▸ EXERCISE AIM: Copy out everything from the line with "Ermon Lane1 reception, 39 yards (118, 506)" down to the line with "Find where the", word for word.

▸ RECORDS FOR THE EXERCISE:
## Start
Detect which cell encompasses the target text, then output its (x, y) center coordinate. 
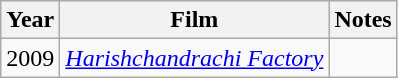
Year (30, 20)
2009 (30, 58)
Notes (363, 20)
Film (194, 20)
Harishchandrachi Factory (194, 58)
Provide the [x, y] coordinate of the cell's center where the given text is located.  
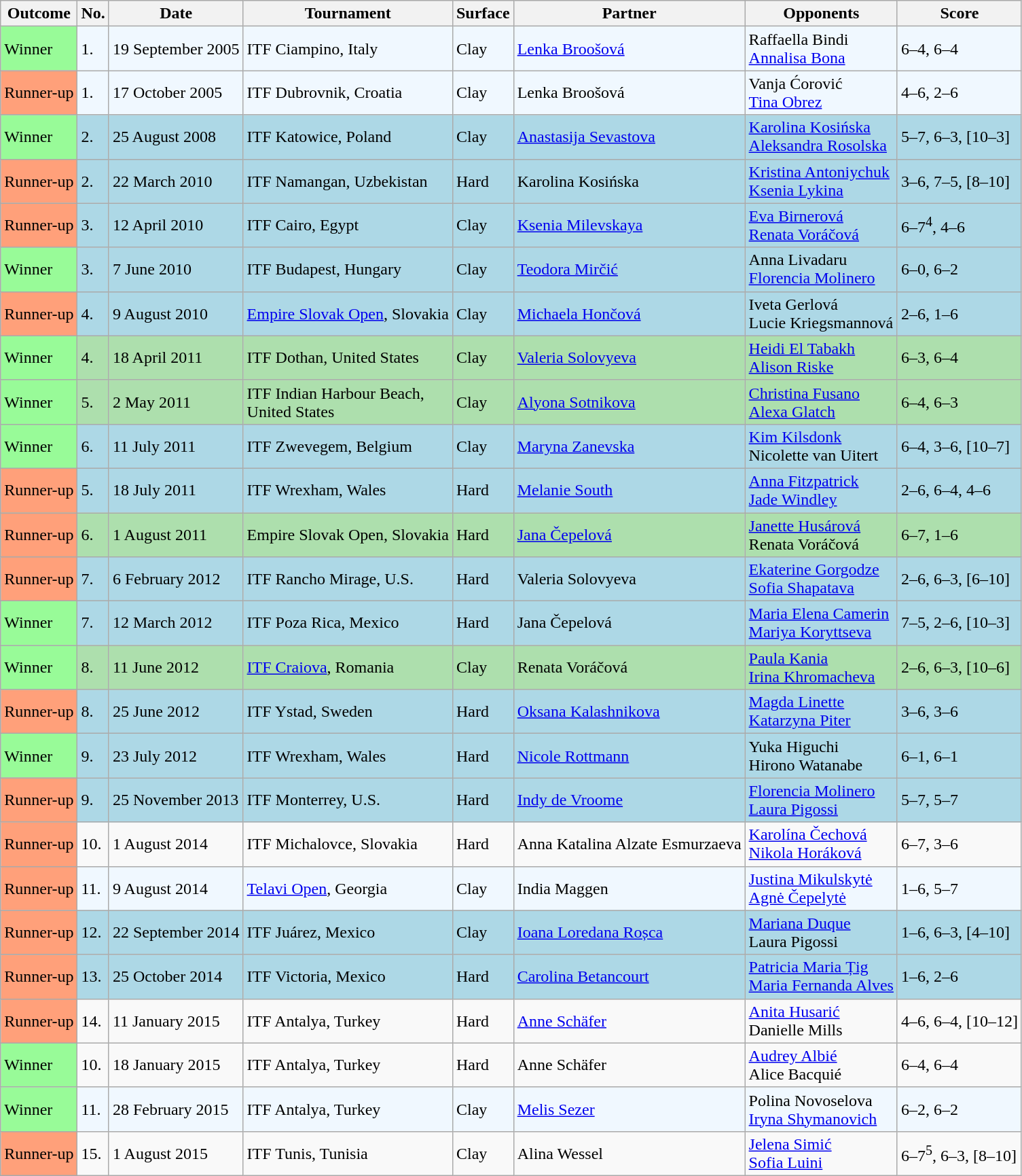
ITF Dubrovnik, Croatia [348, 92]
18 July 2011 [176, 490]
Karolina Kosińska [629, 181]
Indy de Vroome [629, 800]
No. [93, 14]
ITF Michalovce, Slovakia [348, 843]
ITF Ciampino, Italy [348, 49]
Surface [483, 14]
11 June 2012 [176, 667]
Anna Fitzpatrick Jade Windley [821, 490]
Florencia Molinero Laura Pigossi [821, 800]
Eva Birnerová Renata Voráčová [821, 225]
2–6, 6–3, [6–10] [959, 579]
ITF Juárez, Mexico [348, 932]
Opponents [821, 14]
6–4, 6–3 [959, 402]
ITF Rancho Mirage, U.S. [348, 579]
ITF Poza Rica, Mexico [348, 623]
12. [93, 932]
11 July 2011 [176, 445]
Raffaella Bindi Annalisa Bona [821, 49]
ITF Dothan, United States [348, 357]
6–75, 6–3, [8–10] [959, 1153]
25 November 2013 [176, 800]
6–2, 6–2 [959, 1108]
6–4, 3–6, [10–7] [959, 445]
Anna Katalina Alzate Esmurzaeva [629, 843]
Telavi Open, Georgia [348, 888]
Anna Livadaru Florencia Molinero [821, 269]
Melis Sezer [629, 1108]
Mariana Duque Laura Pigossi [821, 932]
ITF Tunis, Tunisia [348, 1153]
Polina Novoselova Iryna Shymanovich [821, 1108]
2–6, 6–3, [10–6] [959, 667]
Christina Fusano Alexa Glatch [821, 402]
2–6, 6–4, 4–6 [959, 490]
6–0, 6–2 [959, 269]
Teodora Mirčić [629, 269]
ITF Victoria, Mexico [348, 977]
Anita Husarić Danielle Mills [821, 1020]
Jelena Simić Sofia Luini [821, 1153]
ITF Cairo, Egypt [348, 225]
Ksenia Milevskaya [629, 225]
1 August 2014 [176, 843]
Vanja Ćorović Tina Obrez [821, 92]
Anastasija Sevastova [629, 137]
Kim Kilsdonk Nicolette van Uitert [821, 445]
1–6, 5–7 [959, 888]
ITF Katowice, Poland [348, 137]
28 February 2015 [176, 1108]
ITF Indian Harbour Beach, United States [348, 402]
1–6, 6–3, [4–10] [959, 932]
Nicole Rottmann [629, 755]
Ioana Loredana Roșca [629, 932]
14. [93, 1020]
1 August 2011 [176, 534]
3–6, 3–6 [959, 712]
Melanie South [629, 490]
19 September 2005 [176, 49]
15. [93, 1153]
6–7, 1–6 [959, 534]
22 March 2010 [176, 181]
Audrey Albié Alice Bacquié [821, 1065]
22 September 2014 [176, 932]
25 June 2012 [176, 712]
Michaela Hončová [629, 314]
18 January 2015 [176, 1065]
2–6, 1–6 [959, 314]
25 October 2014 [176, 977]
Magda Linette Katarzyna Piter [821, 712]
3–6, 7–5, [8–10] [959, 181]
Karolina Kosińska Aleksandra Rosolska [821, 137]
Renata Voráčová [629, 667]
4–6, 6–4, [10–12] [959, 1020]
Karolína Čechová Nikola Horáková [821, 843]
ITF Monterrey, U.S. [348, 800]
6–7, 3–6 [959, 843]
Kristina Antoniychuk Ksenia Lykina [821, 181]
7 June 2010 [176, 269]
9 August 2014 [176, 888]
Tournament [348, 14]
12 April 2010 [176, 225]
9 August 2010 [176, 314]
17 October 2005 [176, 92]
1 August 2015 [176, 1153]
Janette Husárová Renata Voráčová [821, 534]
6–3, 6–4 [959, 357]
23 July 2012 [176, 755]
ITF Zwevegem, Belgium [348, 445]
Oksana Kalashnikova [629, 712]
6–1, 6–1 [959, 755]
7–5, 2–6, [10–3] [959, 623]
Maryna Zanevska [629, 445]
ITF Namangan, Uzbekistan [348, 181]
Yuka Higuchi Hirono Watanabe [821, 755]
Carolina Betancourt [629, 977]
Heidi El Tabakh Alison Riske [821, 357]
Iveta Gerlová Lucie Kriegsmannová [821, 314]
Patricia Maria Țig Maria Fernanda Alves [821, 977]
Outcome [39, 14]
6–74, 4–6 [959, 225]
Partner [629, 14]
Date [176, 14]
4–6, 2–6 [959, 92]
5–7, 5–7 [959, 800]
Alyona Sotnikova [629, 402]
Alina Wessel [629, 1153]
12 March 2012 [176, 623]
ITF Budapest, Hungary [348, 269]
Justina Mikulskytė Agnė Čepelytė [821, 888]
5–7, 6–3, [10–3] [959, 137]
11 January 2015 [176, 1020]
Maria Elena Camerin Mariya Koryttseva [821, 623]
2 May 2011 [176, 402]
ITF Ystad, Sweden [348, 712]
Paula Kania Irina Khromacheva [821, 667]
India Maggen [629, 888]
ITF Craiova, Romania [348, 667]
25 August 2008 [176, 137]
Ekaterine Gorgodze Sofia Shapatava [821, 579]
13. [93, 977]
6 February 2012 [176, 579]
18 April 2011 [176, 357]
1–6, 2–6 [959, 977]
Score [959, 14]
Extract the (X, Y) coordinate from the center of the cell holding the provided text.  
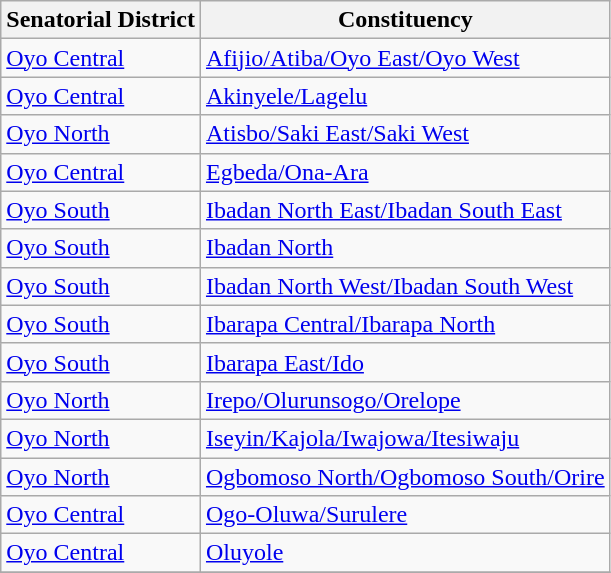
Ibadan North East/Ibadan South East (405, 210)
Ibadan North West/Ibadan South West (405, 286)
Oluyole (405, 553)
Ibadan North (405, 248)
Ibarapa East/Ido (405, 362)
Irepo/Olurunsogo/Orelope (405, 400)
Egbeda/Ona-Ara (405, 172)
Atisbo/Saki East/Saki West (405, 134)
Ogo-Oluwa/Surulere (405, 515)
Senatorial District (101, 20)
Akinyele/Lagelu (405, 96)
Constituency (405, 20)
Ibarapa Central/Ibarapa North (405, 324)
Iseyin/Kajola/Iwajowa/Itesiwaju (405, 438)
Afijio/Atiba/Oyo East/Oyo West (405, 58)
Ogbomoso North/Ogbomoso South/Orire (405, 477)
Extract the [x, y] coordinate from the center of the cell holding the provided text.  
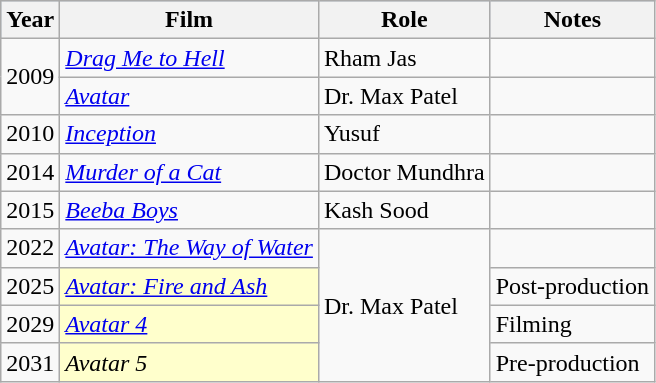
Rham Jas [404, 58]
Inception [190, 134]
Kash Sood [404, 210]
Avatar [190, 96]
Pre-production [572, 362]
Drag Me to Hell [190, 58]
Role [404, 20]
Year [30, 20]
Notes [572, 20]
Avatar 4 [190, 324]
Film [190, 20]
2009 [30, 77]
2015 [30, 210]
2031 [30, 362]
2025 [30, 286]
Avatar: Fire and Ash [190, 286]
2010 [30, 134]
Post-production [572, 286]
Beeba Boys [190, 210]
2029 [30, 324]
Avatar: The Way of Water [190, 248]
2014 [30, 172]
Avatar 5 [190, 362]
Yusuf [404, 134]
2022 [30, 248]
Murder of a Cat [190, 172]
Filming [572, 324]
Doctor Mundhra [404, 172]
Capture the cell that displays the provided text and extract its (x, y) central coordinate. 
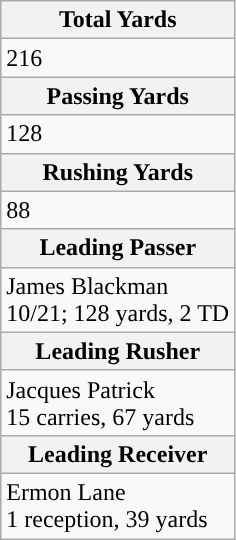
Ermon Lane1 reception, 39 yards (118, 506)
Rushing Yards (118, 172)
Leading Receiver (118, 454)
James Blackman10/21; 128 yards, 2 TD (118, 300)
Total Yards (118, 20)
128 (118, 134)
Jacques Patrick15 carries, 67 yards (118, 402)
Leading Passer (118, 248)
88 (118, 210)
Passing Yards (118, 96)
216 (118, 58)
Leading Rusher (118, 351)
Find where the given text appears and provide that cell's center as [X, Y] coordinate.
## End
## Start
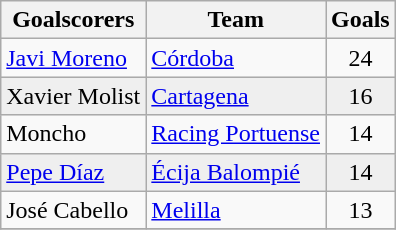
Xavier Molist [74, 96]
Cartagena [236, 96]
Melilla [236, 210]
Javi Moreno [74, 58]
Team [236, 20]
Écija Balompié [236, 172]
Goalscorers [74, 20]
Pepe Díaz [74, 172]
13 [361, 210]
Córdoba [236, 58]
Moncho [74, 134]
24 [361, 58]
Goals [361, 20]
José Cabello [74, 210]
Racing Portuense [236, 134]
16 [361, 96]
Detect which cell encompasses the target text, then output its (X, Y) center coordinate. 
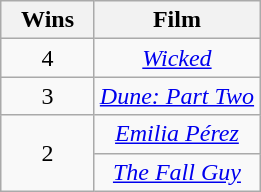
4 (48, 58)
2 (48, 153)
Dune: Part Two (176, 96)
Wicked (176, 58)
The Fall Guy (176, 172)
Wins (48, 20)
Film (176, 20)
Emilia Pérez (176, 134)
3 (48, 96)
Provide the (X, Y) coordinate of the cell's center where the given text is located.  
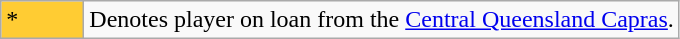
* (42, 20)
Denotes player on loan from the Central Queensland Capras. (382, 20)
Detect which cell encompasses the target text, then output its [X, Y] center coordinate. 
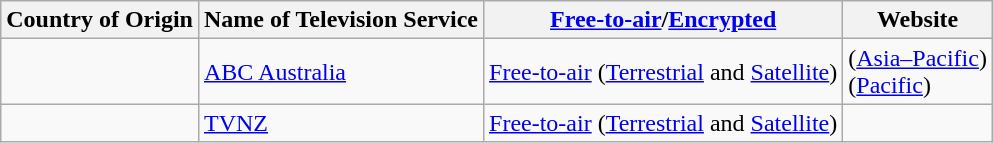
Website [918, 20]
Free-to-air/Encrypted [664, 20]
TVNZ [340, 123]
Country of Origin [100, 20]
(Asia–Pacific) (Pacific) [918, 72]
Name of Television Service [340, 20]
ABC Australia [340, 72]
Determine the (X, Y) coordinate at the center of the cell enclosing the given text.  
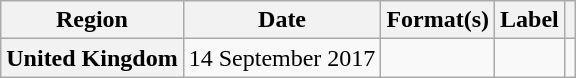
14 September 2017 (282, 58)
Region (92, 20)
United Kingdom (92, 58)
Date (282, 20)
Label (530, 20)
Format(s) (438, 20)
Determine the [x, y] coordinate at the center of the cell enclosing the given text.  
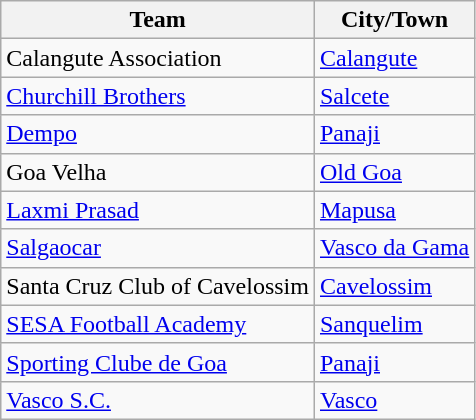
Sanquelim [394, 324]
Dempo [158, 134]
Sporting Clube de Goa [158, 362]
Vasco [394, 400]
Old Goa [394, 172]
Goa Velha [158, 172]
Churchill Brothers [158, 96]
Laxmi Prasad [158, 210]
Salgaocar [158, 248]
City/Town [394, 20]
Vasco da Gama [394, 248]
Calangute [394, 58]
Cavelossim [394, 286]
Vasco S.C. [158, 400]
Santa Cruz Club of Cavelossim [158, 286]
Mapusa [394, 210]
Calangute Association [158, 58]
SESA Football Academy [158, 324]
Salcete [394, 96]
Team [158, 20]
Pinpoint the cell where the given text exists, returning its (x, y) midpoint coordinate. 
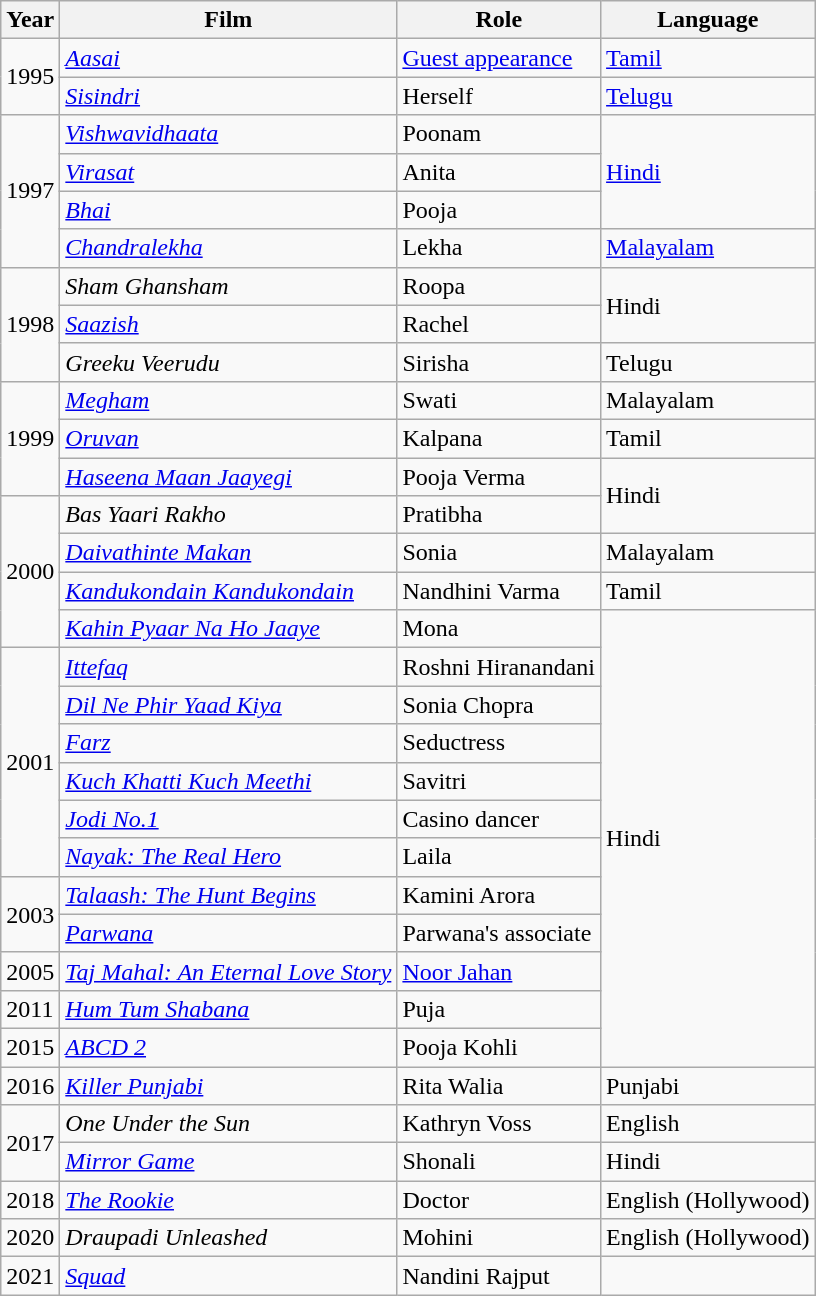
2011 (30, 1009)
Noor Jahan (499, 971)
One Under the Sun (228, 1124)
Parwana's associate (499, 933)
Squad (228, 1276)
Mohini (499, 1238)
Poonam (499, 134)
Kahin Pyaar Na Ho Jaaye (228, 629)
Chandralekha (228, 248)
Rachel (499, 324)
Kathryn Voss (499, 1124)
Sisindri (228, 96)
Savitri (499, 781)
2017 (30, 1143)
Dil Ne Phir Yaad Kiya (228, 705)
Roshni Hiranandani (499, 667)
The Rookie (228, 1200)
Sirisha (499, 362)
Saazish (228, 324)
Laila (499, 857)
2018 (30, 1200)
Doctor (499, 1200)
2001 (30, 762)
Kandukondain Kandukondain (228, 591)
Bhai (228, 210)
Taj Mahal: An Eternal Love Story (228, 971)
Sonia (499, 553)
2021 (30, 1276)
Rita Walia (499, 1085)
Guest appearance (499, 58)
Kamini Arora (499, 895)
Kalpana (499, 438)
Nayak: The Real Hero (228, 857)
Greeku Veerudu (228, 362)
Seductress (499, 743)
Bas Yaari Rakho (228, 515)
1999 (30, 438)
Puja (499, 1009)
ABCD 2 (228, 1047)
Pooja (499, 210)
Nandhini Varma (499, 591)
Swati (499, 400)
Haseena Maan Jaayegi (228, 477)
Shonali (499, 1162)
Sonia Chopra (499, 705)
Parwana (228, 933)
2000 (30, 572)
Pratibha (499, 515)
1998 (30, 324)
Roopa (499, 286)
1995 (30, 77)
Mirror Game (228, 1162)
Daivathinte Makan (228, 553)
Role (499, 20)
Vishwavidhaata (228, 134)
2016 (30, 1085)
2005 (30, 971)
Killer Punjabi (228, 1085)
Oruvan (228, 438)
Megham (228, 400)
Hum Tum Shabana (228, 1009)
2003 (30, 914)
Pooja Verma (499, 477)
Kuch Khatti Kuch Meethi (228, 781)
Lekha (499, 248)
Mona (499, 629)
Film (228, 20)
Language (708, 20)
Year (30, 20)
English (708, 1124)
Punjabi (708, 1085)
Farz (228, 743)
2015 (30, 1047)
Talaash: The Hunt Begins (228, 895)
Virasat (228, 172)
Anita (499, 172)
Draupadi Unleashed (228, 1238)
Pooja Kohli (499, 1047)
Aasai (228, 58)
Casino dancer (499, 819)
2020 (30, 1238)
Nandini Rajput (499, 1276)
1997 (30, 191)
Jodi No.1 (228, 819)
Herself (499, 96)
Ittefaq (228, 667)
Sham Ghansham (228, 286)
## End
## Start
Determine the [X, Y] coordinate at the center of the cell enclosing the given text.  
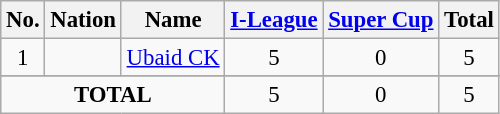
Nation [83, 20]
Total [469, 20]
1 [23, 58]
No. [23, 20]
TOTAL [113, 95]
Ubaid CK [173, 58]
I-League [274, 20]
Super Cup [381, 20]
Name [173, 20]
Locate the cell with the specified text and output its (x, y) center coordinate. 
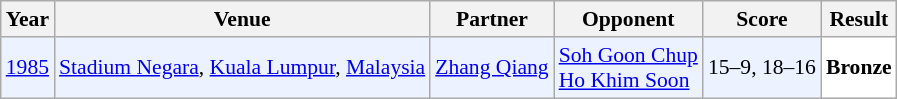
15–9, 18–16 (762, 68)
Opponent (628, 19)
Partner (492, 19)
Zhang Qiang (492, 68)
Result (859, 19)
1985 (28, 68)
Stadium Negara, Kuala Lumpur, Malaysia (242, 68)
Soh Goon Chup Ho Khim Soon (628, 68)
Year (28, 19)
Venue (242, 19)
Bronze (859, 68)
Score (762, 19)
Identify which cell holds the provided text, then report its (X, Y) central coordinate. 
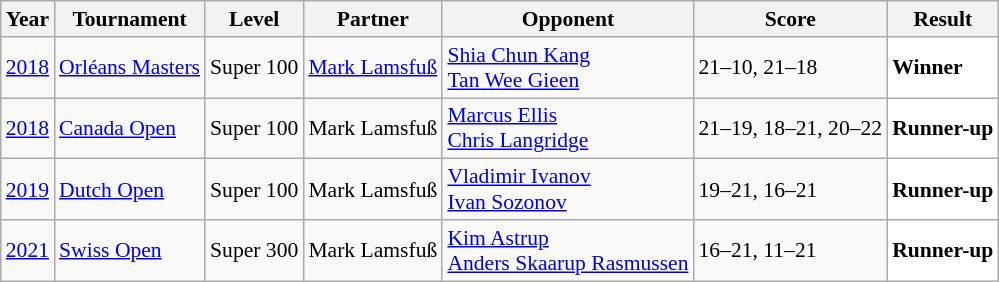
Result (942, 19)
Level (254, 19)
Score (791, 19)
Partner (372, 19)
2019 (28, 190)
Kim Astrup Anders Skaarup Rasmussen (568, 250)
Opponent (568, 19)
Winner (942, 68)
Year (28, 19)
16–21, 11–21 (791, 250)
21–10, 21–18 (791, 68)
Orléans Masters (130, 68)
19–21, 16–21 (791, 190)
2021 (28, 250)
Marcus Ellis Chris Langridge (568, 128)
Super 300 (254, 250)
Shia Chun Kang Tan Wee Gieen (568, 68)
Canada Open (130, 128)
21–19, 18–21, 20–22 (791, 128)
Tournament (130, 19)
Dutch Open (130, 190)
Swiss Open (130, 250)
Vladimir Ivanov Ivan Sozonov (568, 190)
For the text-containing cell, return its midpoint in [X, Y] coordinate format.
## End
▸ RESPONSE TO THE EXERCISE:
Ermon Lane1 reception, 39 yards (118, 506)
Rushing Yards (118, 172)
Leading Receiver (118, 454)
James Blackman10/21; 128 yards, 2 TD (118, 300)
Total Yards (118, 20)
128 (118, 134)
Jacques Patrick15 carries, 67 yards (118, 402)
Leading Passer (118, 248)
88 (118, 210)
Passing Yards (118, 96)
216 (118, 58)
Leading Rusher (118, 351)
Find where the given text appears and provide that cell's center as [X, Y] coordinate.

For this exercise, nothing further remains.